Material to process |

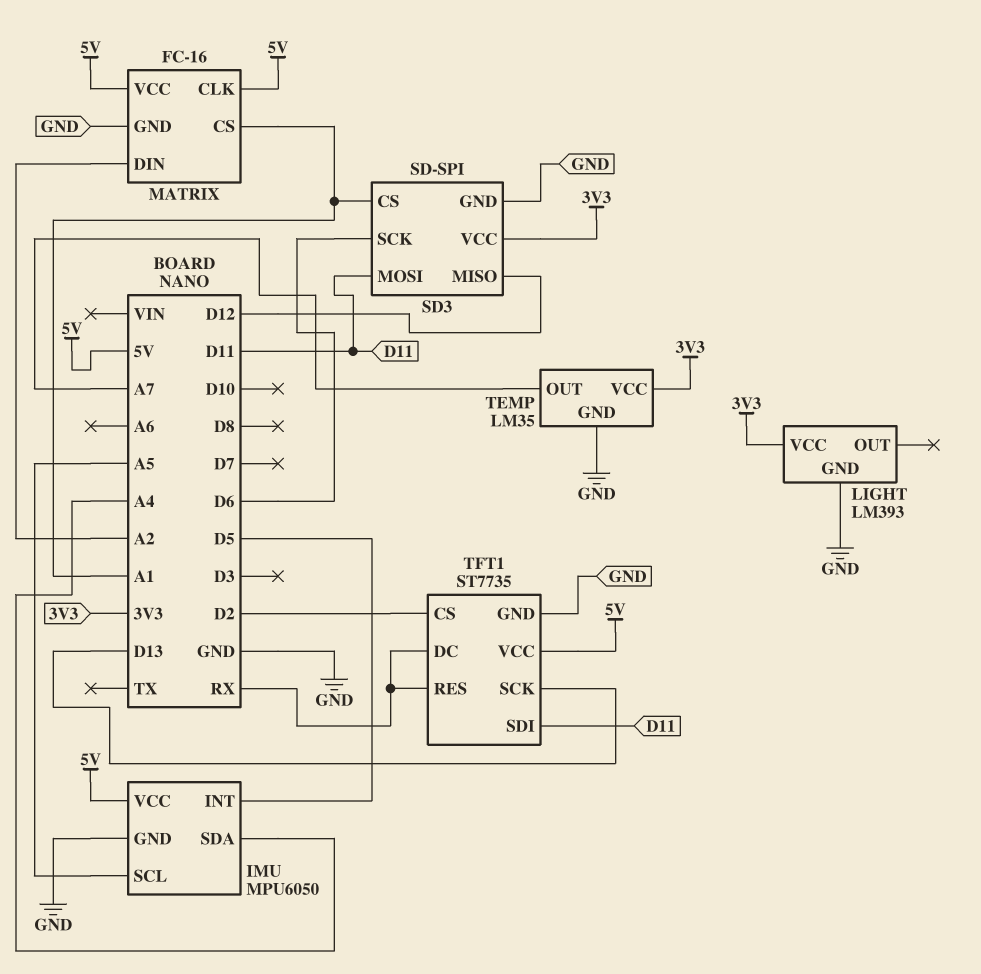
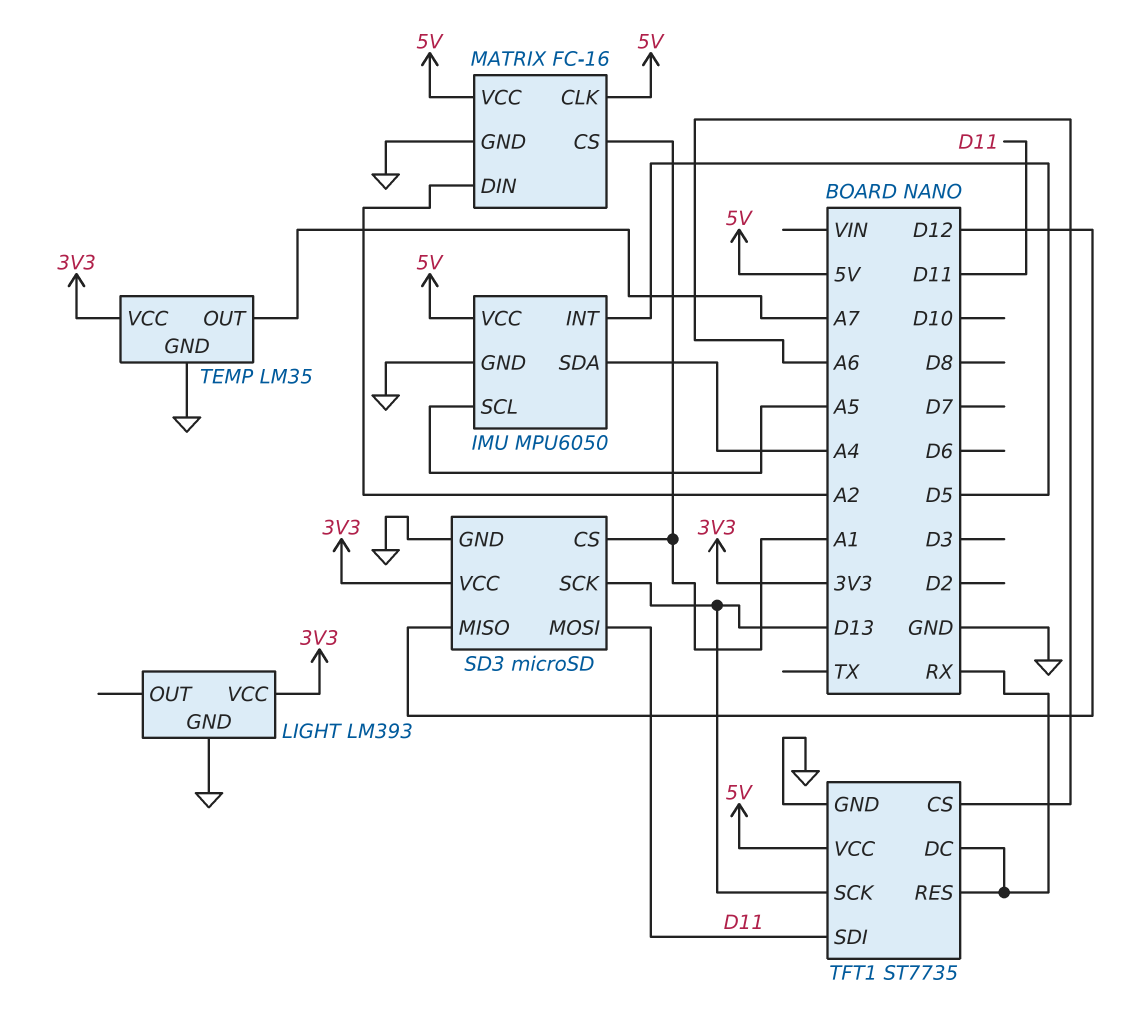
SD3: SD-SPI -> microSD
SD3 pin SCK: D6 -> D13
TFT1 pin CS: D2 -> A6

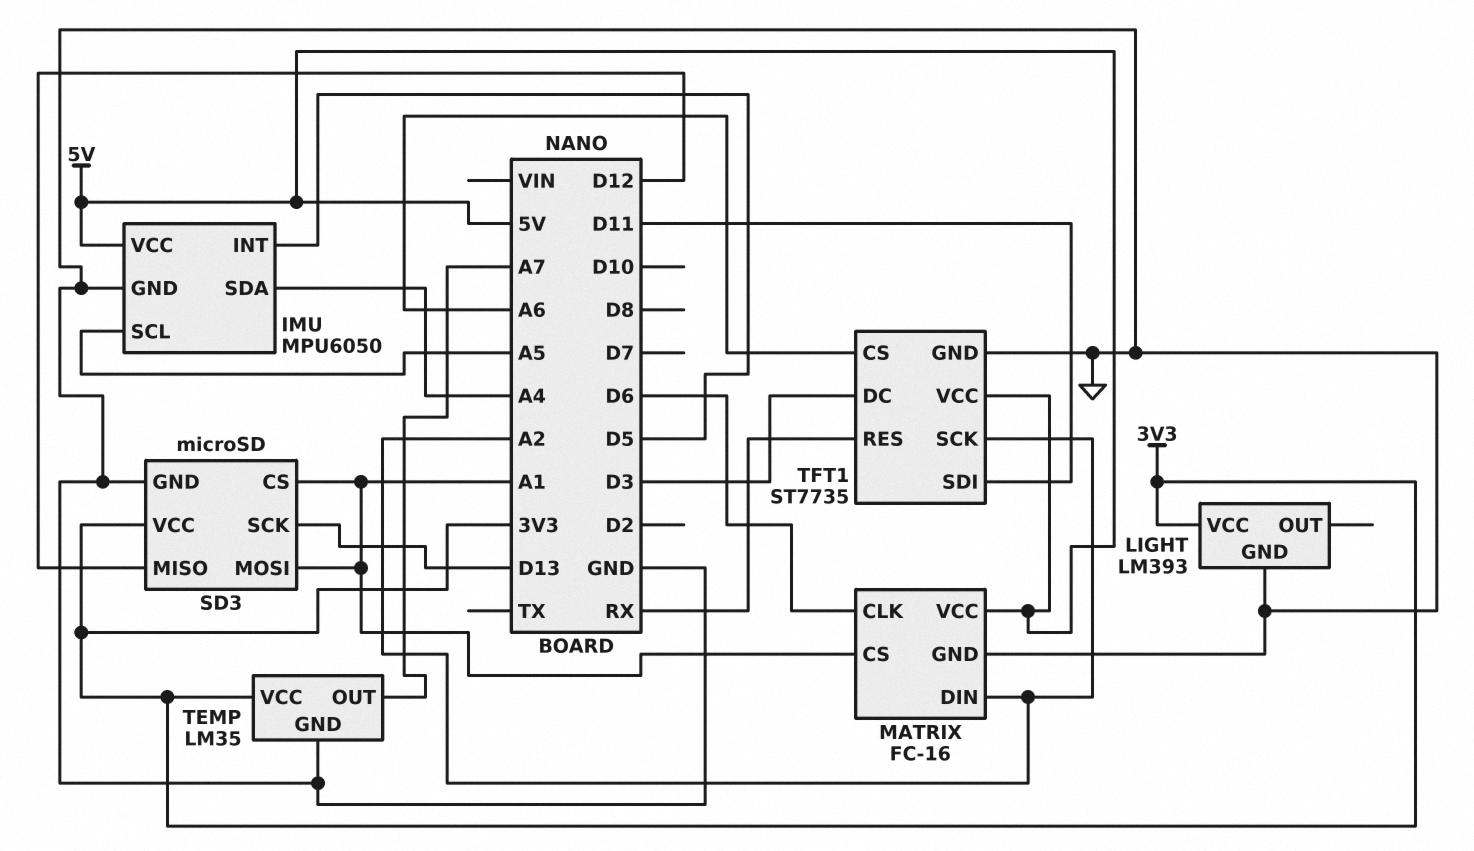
MATRIX pin CLK: 5V -> D6
SD3 pin MOSI: D11 -> A1
TFT1 pin DC: RX -> D3
TFT1 pin SCK: D13 -> A2

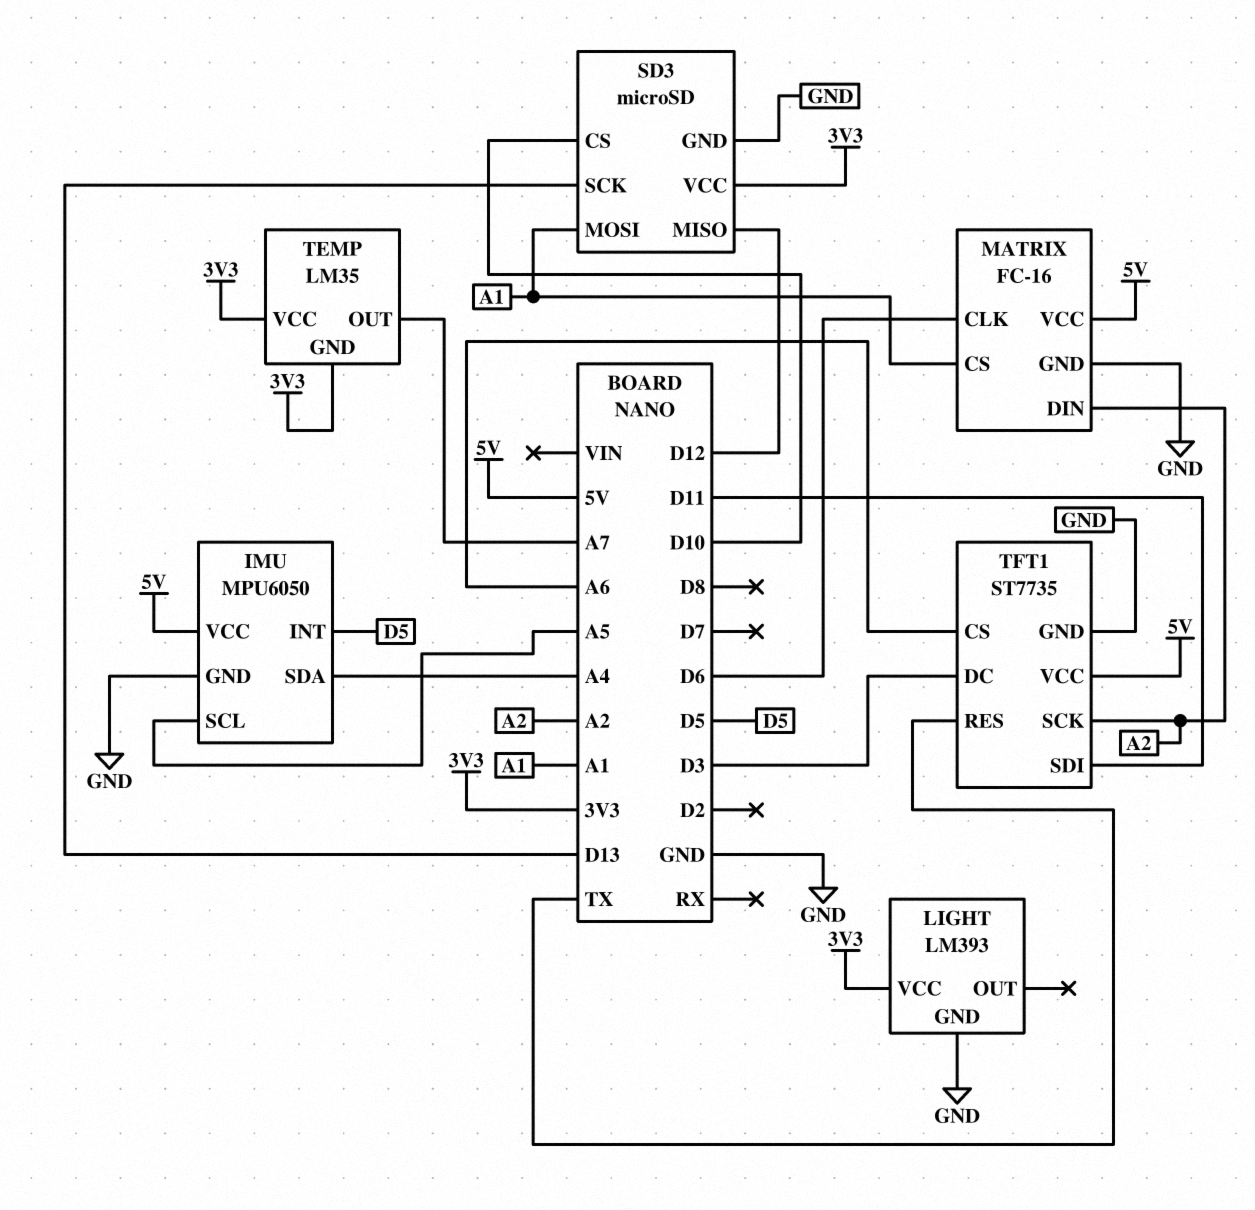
SD3 pin CS: A1 -> D10
TEMP pin GND: GND -> 3V3
TFT1 pin RES: RX -> TX

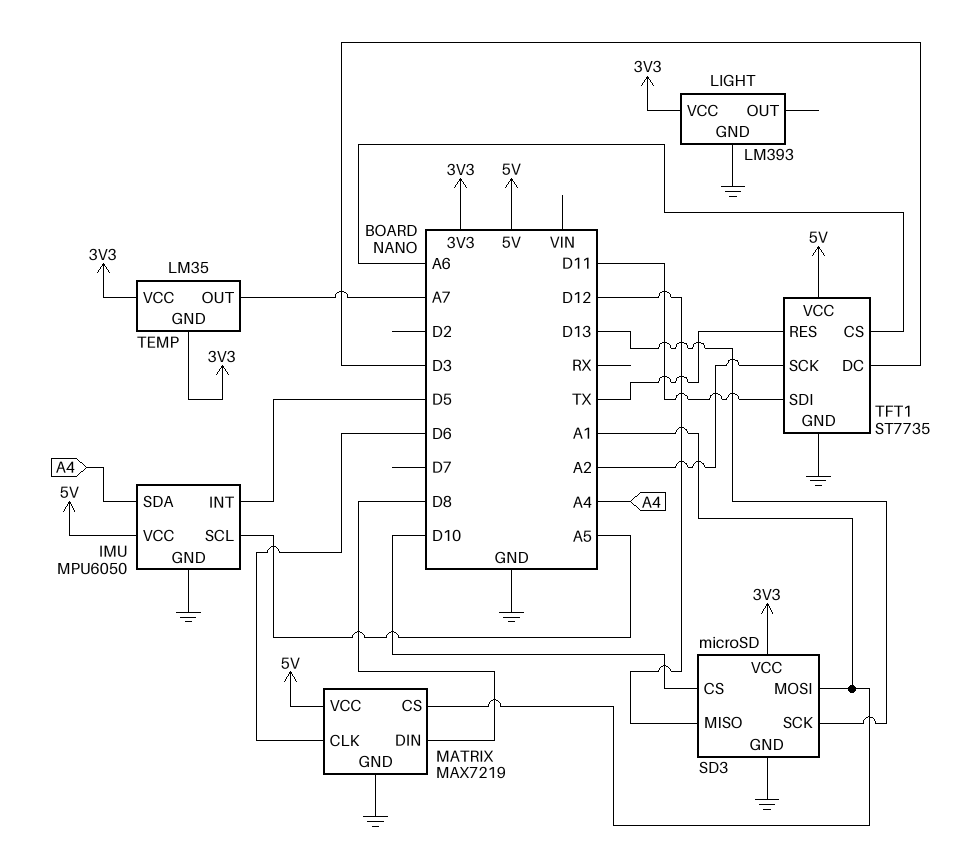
MATRIX: FC-16 -> MAX7219
MATRIX pin DIN: A2 -> D8

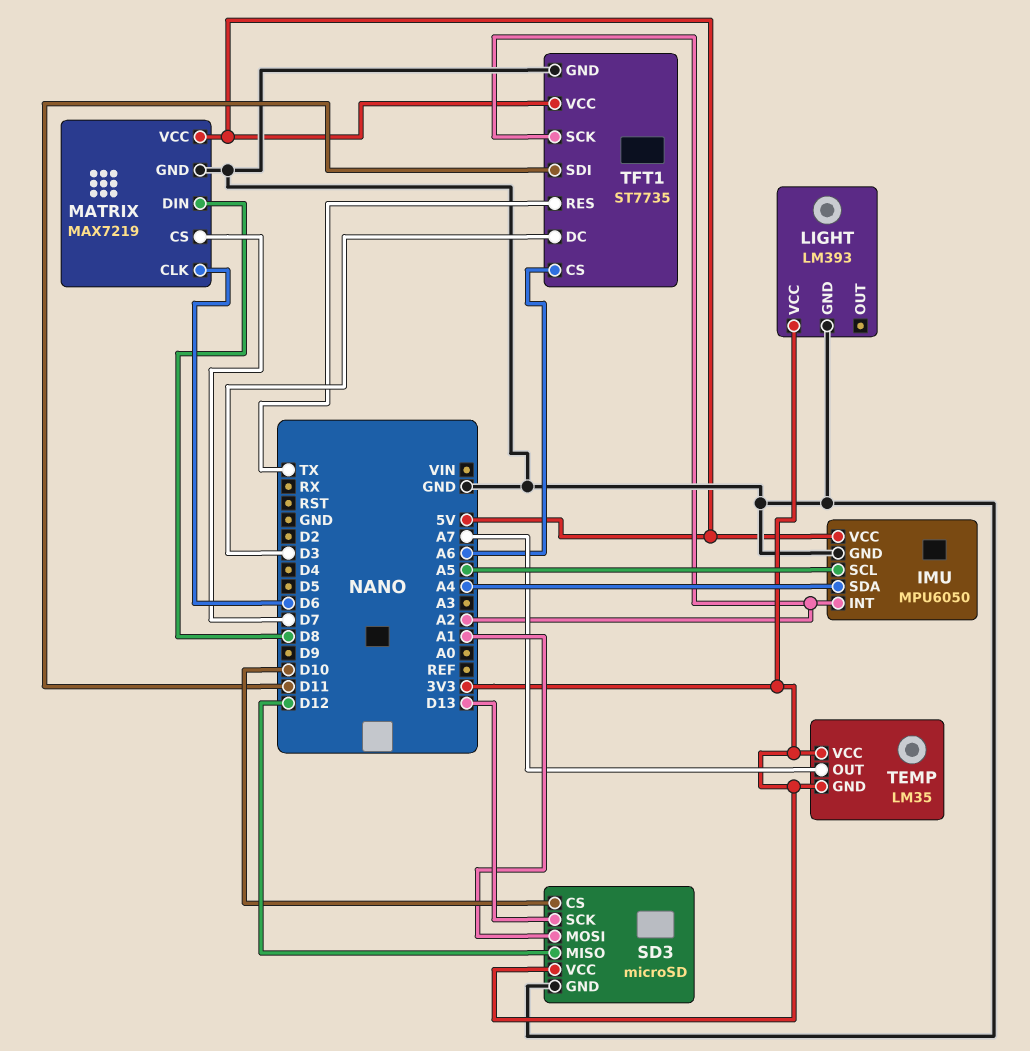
IMU pin INT: D5 -> A2
MATRIX pin CS: A1 -> D7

Required action |
Note down each line above where the word "MATRIX" occurs.

Solution to this problem |
MATRIX pin CLK: 5V -> D6
MATRIX: FC-16 -> MAX7219
MATRIX pin DIN: A2 -> D8
MATRIX pin CS: A1 -> D7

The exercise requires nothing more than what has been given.